Where the string "duck" occurs in a line of the data below, that line should be copied.

Data for review START

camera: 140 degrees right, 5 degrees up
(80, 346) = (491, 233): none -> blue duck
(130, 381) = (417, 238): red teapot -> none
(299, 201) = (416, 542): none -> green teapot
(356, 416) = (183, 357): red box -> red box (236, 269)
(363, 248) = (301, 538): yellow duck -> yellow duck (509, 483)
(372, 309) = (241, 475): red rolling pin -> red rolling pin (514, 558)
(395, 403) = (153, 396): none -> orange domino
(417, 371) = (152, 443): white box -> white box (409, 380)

Data for review END
Data for review START

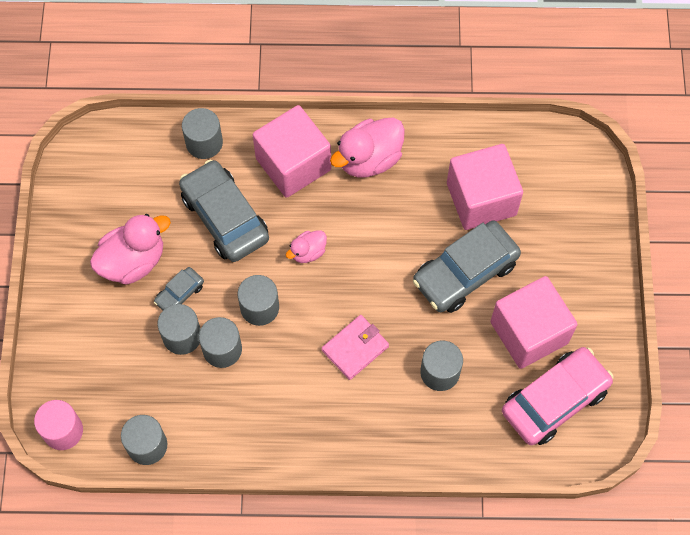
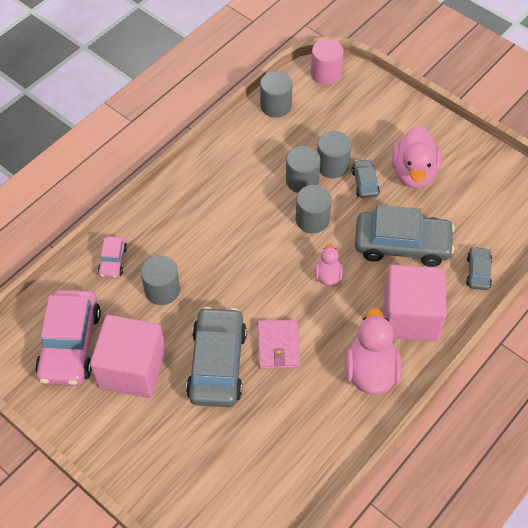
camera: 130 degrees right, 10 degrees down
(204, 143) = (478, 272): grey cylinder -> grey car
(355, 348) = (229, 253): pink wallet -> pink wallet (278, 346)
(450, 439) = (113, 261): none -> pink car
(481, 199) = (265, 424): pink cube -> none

Data for review END

Output >>
(80, 346) = (491, 233): none -> blue duck
(363, 248) = (301, 538): yellow duck -> yellow duck (509, 483)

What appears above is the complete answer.